> Work order: Repeat the records word for word.

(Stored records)

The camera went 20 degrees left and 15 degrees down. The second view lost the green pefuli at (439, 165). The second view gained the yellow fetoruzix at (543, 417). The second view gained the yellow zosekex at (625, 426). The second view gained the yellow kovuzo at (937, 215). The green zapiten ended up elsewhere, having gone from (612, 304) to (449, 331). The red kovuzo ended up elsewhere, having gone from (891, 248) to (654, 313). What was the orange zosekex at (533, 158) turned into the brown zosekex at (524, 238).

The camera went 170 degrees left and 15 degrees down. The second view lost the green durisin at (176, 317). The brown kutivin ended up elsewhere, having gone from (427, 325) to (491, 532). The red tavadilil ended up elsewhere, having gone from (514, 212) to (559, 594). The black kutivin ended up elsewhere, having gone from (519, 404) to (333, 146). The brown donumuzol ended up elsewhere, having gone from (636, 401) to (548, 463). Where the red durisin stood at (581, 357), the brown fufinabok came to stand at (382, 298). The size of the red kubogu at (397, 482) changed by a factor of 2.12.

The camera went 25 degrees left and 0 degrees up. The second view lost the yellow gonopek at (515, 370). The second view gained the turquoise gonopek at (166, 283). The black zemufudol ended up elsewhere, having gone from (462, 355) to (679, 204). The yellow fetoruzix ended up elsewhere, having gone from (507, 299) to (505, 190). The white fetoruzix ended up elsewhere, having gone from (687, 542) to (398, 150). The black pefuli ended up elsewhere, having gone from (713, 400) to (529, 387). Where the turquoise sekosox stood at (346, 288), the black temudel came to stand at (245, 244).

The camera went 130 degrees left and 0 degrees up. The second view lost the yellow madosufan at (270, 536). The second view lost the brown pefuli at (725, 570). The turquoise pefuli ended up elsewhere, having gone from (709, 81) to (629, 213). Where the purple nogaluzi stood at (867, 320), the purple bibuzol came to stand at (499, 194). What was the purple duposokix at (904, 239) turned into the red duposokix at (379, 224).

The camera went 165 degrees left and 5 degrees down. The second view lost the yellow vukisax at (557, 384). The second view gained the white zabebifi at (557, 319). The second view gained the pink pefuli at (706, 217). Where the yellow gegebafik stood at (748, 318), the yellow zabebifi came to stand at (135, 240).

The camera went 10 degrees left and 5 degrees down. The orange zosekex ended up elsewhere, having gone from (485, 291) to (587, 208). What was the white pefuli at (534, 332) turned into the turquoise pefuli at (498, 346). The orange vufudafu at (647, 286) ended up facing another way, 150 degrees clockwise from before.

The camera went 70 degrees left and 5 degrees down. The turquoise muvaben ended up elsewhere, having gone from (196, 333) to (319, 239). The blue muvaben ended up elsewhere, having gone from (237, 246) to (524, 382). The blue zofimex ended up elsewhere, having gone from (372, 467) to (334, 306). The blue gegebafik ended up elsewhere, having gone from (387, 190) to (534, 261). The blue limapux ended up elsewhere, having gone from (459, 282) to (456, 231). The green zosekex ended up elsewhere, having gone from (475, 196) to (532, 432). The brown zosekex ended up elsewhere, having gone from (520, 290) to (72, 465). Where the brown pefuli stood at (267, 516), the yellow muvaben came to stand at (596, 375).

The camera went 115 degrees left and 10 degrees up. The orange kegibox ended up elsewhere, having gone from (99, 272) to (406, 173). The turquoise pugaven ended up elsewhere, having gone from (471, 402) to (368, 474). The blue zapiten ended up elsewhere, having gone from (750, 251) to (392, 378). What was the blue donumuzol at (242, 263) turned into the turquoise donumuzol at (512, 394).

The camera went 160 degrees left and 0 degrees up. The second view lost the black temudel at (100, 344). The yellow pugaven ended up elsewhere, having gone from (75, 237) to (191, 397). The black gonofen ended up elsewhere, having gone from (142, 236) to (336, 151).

> Reply to the task:
The camera went 20 degrees left and 15 degrees down. The second view lost the green pefuli at (439, 165). The second view gained the yellow fetoruzix at (543, 417). The second view gained the yellow zosekex at (625, 426). The second view gained the yellow kovuzo at (937, 215). The green zapiten ended up elsewhere, having gone from (612, 304) to (449, 331). The red kovuzo ended up elsewhere, having gone from (891, 248) to (654, 313). What was the orange zosekex at (533, 158) turned into the brown zosekex at (524, 238).

The camera went 170 degrees left and 15 degrees down. The second view lost the green durisin at (176, 317). The brown kutivin ended up elsewhere, having gone from (427, 325) to (491, 532). The red tavadilil ended up elsewhere, having gone from (514, 212) to (559, 594). The black kutivin ended up elsewhere, having gone from (519, 404) to (333, 146). The brown donumuzol ended up elsewhere, having gone from (636, 401) to (548, 463). Where the red durisin stood at (581, 357), the brown fufinabok came to stand at (382, 298). The size of the red kubogu at (397, 482) changed by a factor of 2.12.

The camera went 25 degrees left and 0 degrees up. The second view lost the yellow gonopek at (515, 370). The second view gained the turquoise gonopek at (166, 283). The black zemufudol ended up elsewhere, having gone from (462, 355) to (679, 204). The yellow fetoruzix ended up elsewhere, having gone from (507, 299) to (505, 190). The white fetoruzix ended up elsewhere, having gone from (687, 542) to (398, 150). The black pefuli ended up elsewhere, having gone from (713, 400) to (529, 387). Where the turquoise sekosox stood at (346, 288), the black temudel came to stand at (245, 244).

The camera went 130 degrees left and 0 degrees up. The second view lost the yellow madosufan at (270, 536). The second view lost the brown pefuli at (725, 570). The turquoise pefuli ended up elsewhere, having gone from (709, 81) to (629, 213). Where the purple nogaluzi stood at (867, 320), the purple bibuzol came to stand at (499, 194). What was the purple duposokix at (904, 239) turned into the red duposokix at (379, 224).

The camera went 165 degrees left and 5 degrees down. The second view lost the yellow vukisax at (557, 384). The second view gained the white zabebifi at (557, 319). The second view gained the pink pefuli at (706, 217). Where the yellow gegebafik stood at (748, 318), the yellow zabebifi came to stand at (135, 240).

The camera went 10 degrees left and 5 degrees down. The orange zosekex ended up elsewhere, having gone from (485, 291) to (587, 208). What was the white pefuli at (534, 332) turned into the turquoise pefuli at (498, 346). The orange vufudafu at (647, 286) ended up facing another way, 150 degrees clockwise from before.

The camera went 70 degrees left and 5 degrees down. The turquoise muvaben ended up elsewhere, having gone from (196, 333) to (319, 239). The blue muvaben ended up elsewhere, having gone from (237, 246) to (524, 382). The blue zofimex ended up elsewhere, having gone from (372, 467) to (334, 306). The blue gegebafik ended up elsewhere, having gone from (387, 190) to (534, 261). The blue limapux ended up elsewhere, having gone from (459, 282) to (456, 231). The green zosekex ended up elsewhere, having gone from (475, 196) to (532, 432). The brown zosekex ended up elsewhere, having gone from (520, 290) to (72, 465). Where the brown pefuli stood at (267, 516), the yellow muvaben came to stand at (596, 375).

The camera went 115 degrees left and 10 degrees up. The orange kegibox ended up elsewhere, having gone from (99, 272) to (406, 173). The turquoise pugaven ended up elsewhere, having gone from (471, 402) to (368, 474). The blue zapiten ended up elsewhere, having gone from (750, 251) to (392, 378). What was the blue donumuzol at (242, 263) turned into the turquoise donumuzol at (512, 394).

The camera went 160 degrees left and 0 degrees up. The second view lost the black temudel at (100, 344). The yellow pugaven ended up elsewhere, having gone from (75, 237) to (191, 397). The black gonofen ended up elsewhere, having gone from (142, 236) to (336, 151).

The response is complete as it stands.